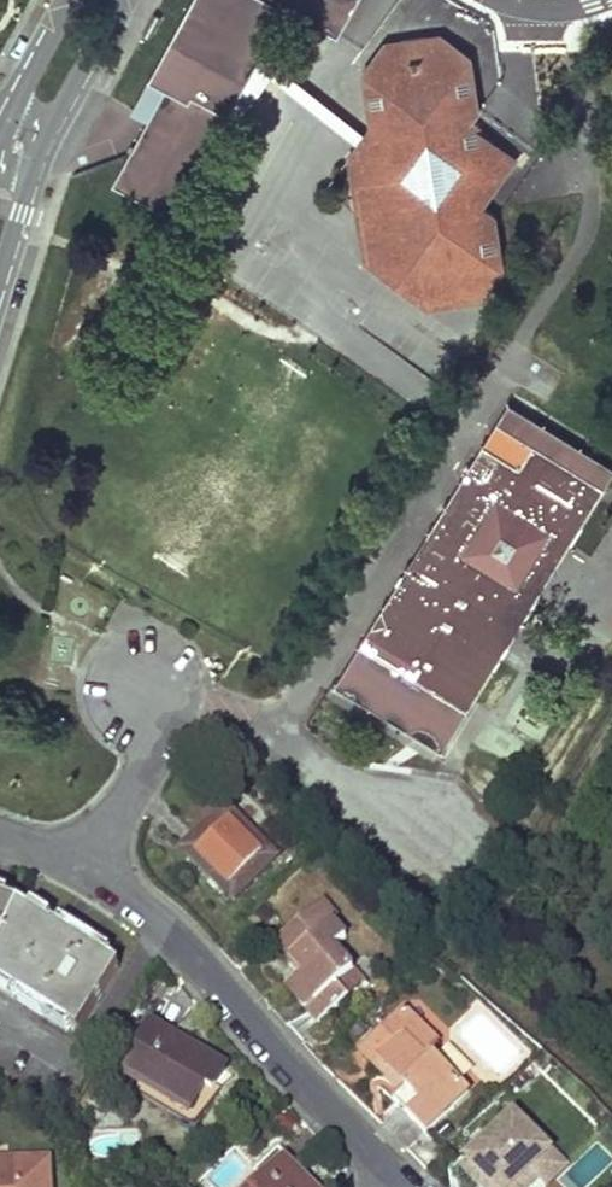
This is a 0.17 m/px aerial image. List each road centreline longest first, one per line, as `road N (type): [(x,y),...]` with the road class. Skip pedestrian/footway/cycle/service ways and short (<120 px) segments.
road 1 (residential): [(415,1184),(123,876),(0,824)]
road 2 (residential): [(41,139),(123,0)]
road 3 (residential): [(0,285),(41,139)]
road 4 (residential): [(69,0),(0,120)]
++++++++
REQUIRED ACTION: Set the entries down again exactly. Do not include the images.

OUTPUT OF THE EXERCISE:
This is a 0.17 m/px aerial image. List each road centreline longest first, one per line, as `road N (type): [(x,y),...]` with the road class. Skip pedestrian/footway/cycle/service ways and short (<120 px) segments.
road 1 (residential): [(415,1184),(123,876),(0,824)]
road 2 (residential): [(41,139),(123,0)]
road 3 (residential): [(0,285),(41,139)]
road 4 (residential): [(69,0),(0,120)]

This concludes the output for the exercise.